*** EXTRACTED RECORDS ***
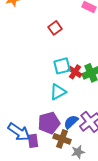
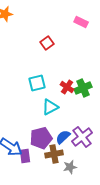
cyan square: (62, 66) -> (37, 83), moved
brown cross: (62, 139) -> (54, 154), turned -30

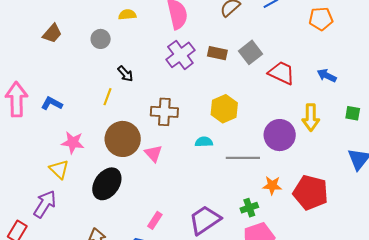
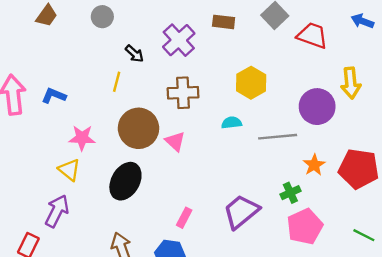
brown rectangle: (217, 53) -> (224, 22), moved
purple cross: (180, 55) -> (179, 40), moved
blue arrow: (327, 76) -> (362, 21), moved
orange star: (272, 185) -> (314, 165), turned -30

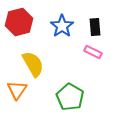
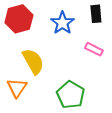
black rectangle: (95, 27) -> (96, 14), moved

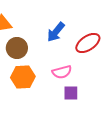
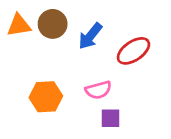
brown circle: (17, 48) -> (53, 24), moved

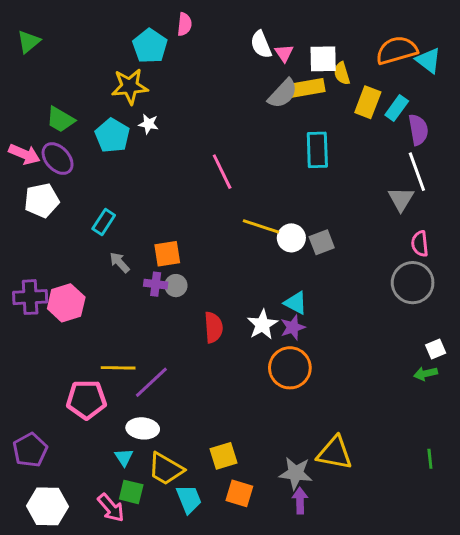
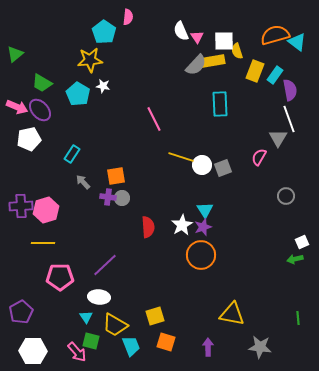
green triangle: (29, 42) -> (15, 54), moved
pink semicircle: (420, 244) -> (259, 157), moved, turned 36
gray circle: (413, 283) -> (286, 196), size x0.6
cyan triangle: (296, 303) -> (205, 210), turned 30
yellow line: (118, 368) -> (43, 243), moved
gray star: (296, 473) -> (260, 347), moved

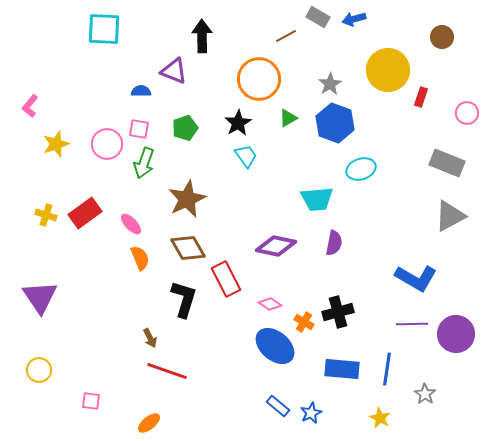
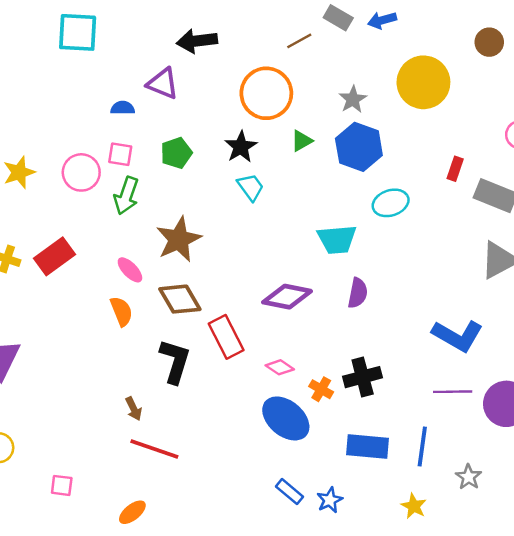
black arrow: (202, 36) -> (197, 41), turned -96
red rectangle: (421, 97) -> (455, 169), moved
pink ellipse: (131, 224) -> (130, 270), moved

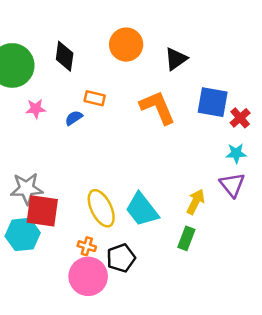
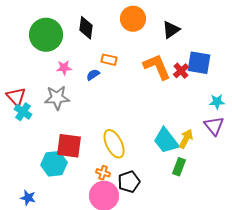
red cross: (240, 118) -> (181, 71), moved
gray star: (27, 189) -> (57, 98), moved
cyan trapezoid: (142, 210) -> (166, 141), moved

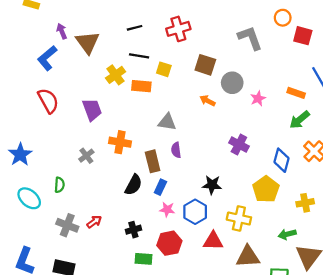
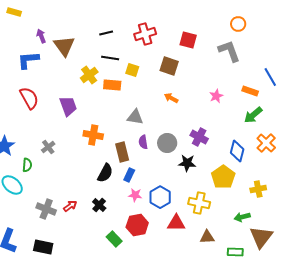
red square: (303, 36) -> (188, 40), moved
gray L-shape: (250, 38) -> (229, 51), moved
blue L-shape: (47, 58) -> (28, 60), turned 35
gray circle: (232, 83) -> (167, 143), moved
gray cross: (86, 156) -> (48, 147), moved
green semicircle: (59, 185) -> (27, 165), moved
black star: (212, 185) -> (187, 163), moved
black cross: (133, 230) -> (99, 205), moved, turned -32
brown triangle: (248, 257) -> (207, 237), size x0.7
green rectangle: (144, 259) -> (114, 239), turned 42

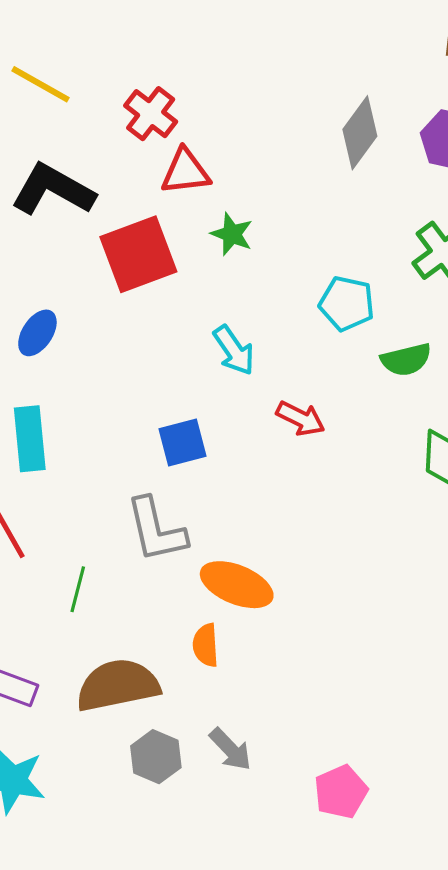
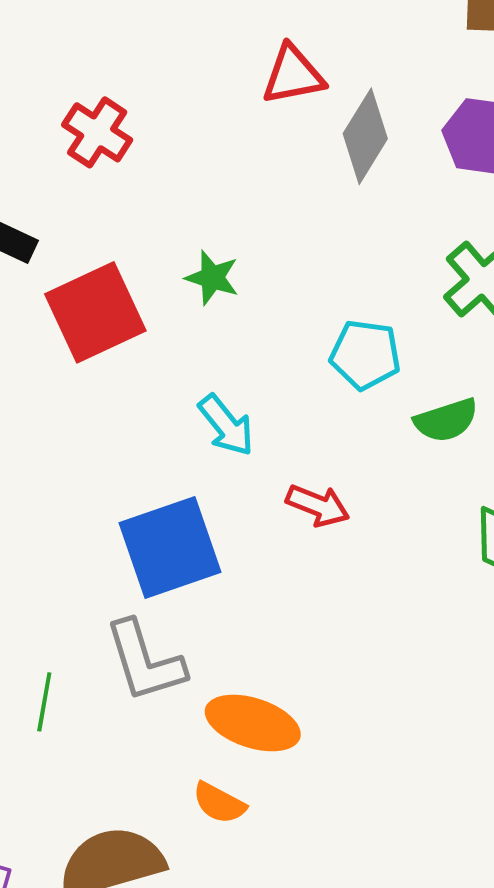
red triangle: (185, 172) -> (293, 75), moved
blue square: (183, 442) -> (170, 548), size x1.6
green line: (78, 589) -> (44, 702), moved
orange semicircle: (206, 645) -> (219, 803), turned -54

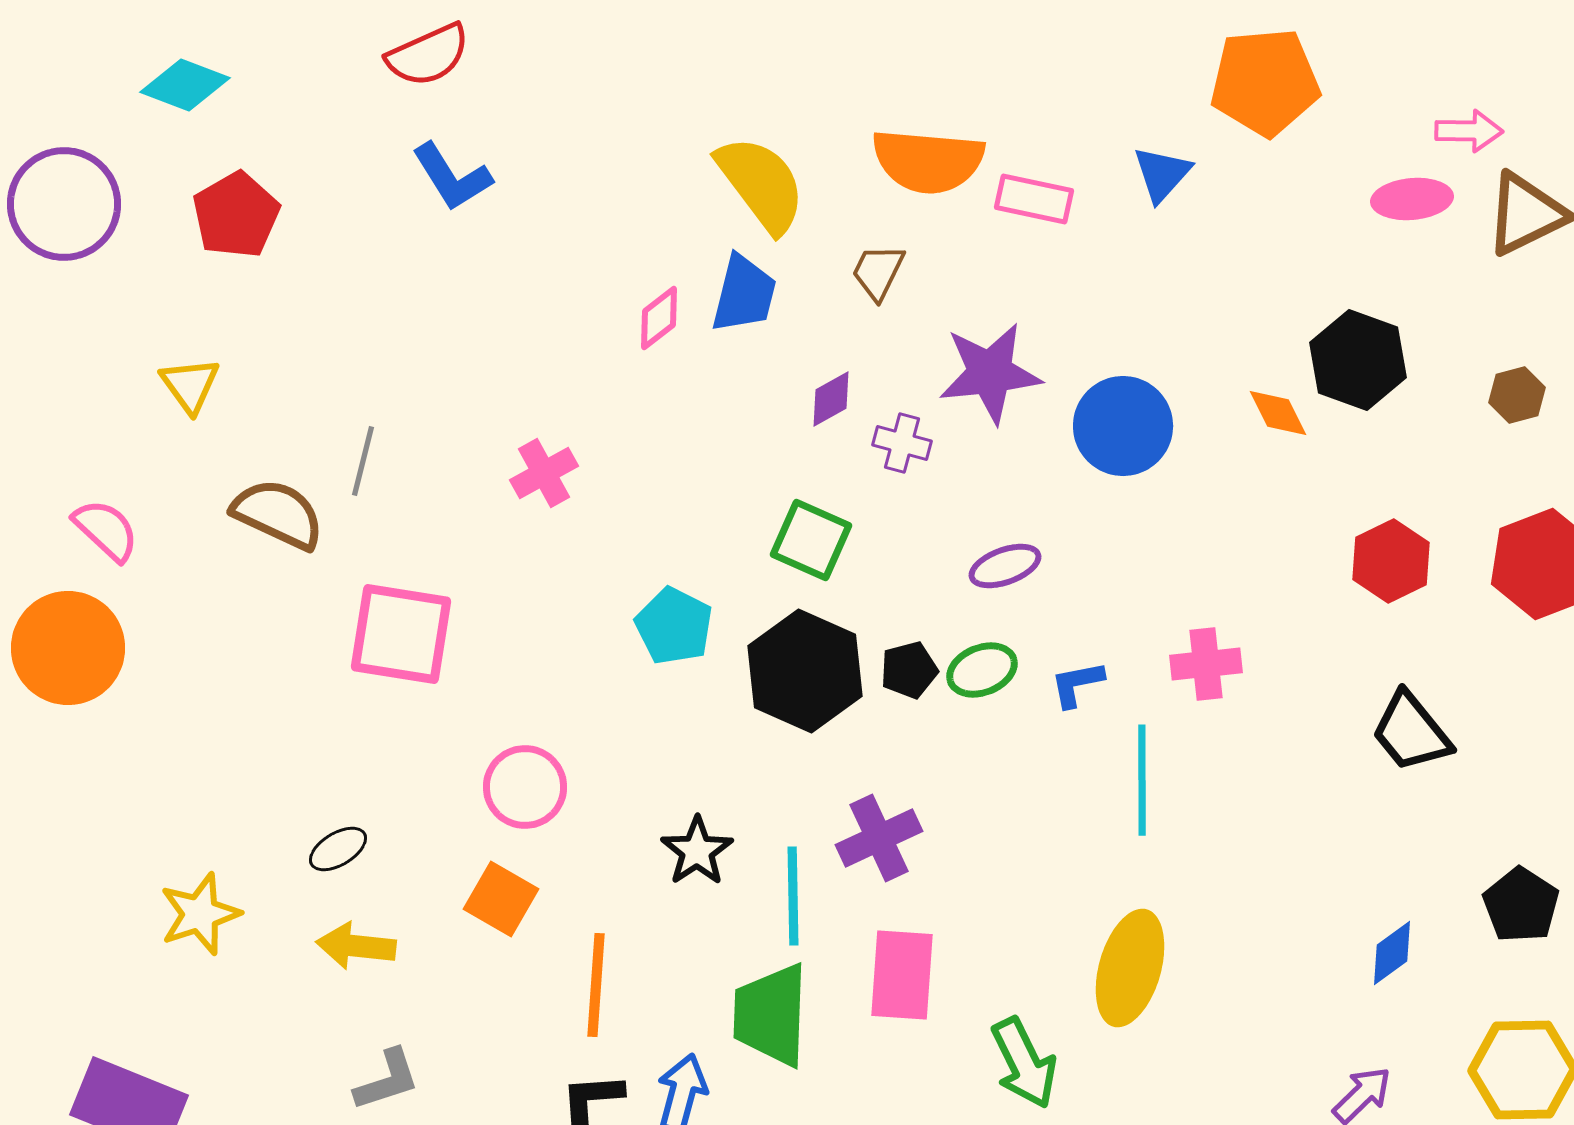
*** End of EXTRACTED RECORDS ***
- _INSTRUCTIONS TO FOLLOW_: Each line in the data that holds the string "triangle" should be found and copied.

- _RESPONSE TO THIS EXERCISE_:
green triangle: (29, 42) -> (15, 54), moved
cyan triangle: (296, 303) -> (205, 210), turned 30
brown triangle: (248, 257) -> (207, 237), size x0.7
red triangle: (185, 172) -> (293, 75), moved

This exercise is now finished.